■ Aim of the task ■
Print, exactly as given, each line of the data from the line containing "(270, 393) = (183, 291): red" up to and including its last line.

■ Records supplied ■
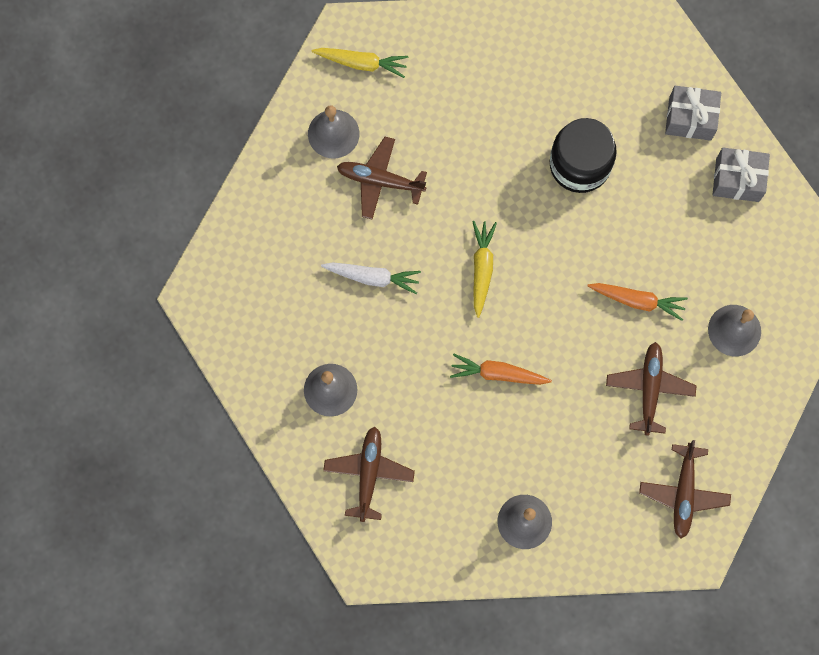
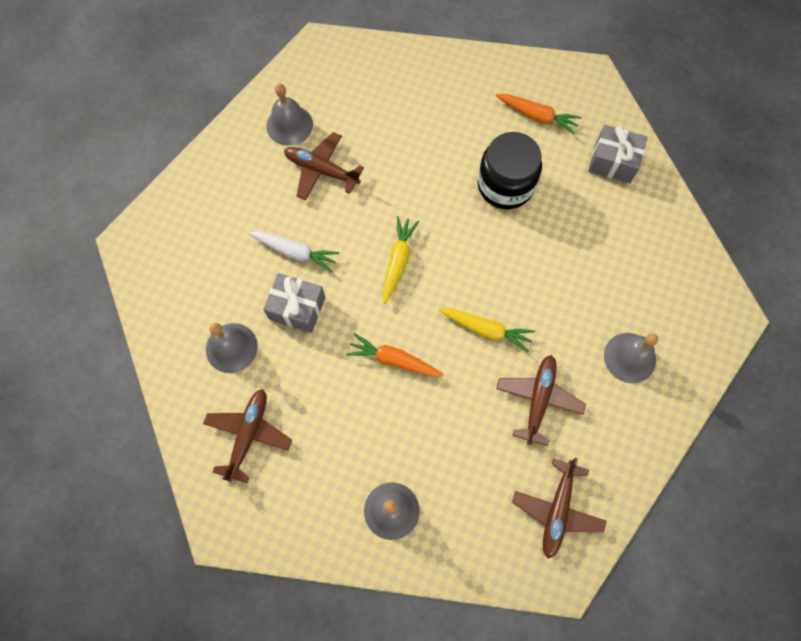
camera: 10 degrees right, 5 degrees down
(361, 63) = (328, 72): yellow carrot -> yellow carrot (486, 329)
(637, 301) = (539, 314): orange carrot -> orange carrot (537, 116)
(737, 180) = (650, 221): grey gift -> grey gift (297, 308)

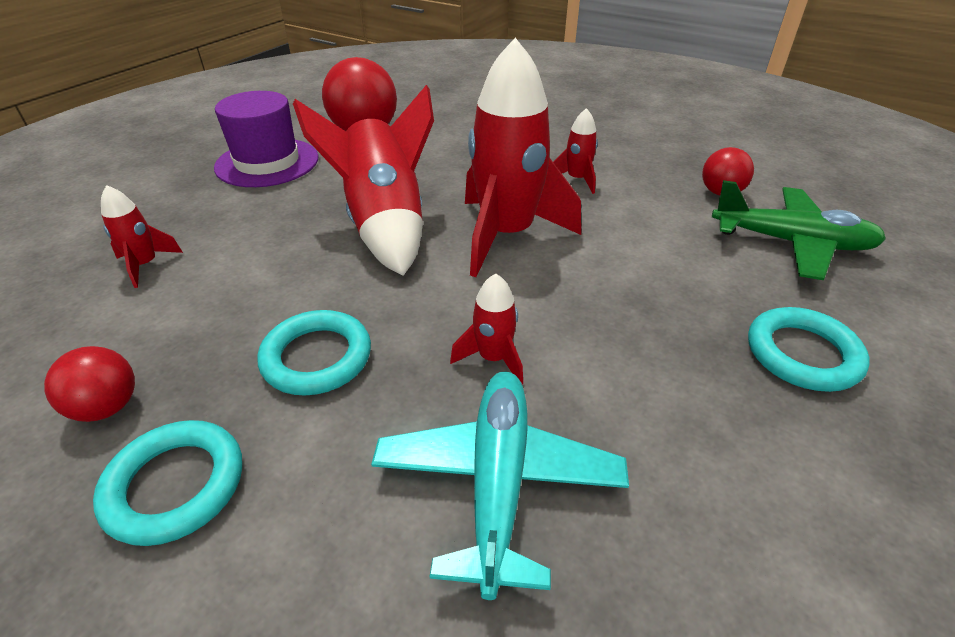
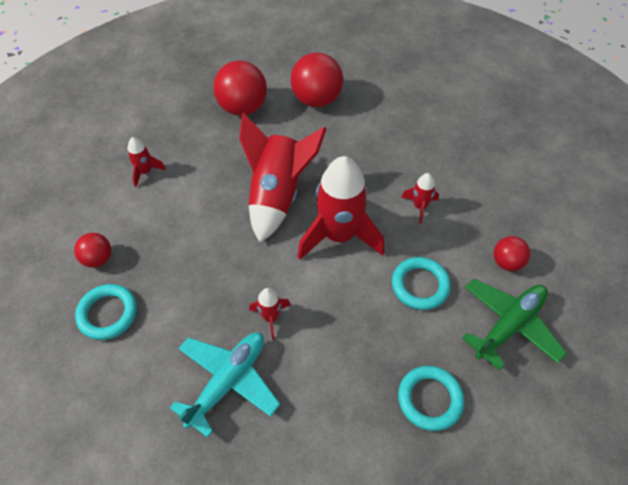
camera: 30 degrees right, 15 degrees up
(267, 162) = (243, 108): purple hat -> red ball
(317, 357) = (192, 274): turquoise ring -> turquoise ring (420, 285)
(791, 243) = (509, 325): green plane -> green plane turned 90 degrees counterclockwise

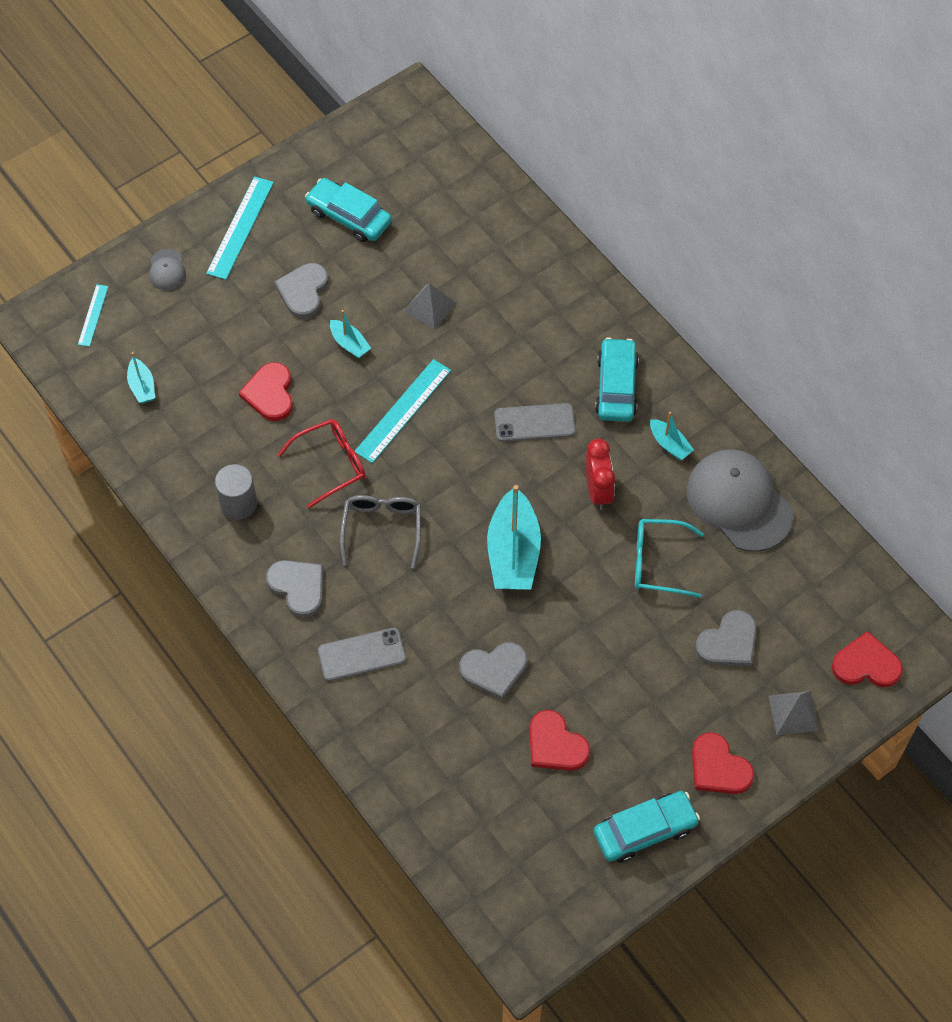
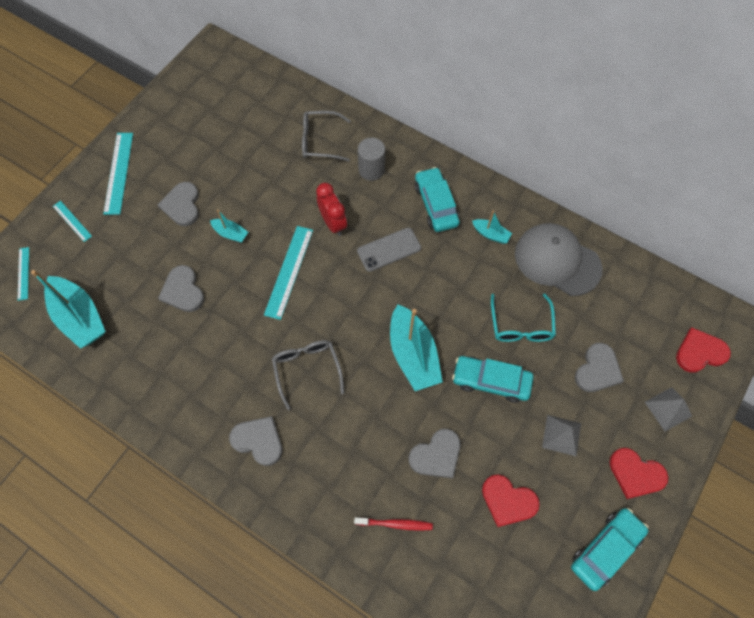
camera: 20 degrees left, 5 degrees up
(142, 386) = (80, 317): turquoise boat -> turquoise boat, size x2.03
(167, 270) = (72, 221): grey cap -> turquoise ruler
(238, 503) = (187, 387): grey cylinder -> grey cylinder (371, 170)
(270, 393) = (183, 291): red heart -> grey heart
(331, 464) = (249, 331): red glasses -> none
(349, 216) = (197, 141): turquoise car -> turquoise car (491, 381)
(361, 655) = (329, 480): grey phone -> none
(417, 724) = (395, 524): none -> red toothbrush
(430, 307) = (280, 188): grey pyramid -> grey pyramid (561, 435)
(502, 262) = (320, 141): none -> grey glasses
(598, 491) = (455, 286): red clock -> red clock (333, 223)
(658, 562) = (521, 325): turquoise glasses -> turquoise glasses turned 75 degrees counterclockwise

■ Response area ■
(270, 393) = (183, 291): red heart -> grey heart
(331, 464) = (249, 331): red glasses -> none
(349, 216) = (197, 141): turquoise car -> turquoise car (491, 381)
(361, 655) = (329, 480): grey phone -> none
(417, 724) = (395, 524): none -> red toothbrush
(430, 307) = (280, 188): grey pyramid -> grey pyramid (561, 435)
(502, 262) = (320, 141): none -> grey glasses
(598, 491) = (455, 286): red clock -> red clock (333, 223)
(658, 562) = (521, 325): turquoise glasses -> turquoise glasses turned 75 degrees counterclockwise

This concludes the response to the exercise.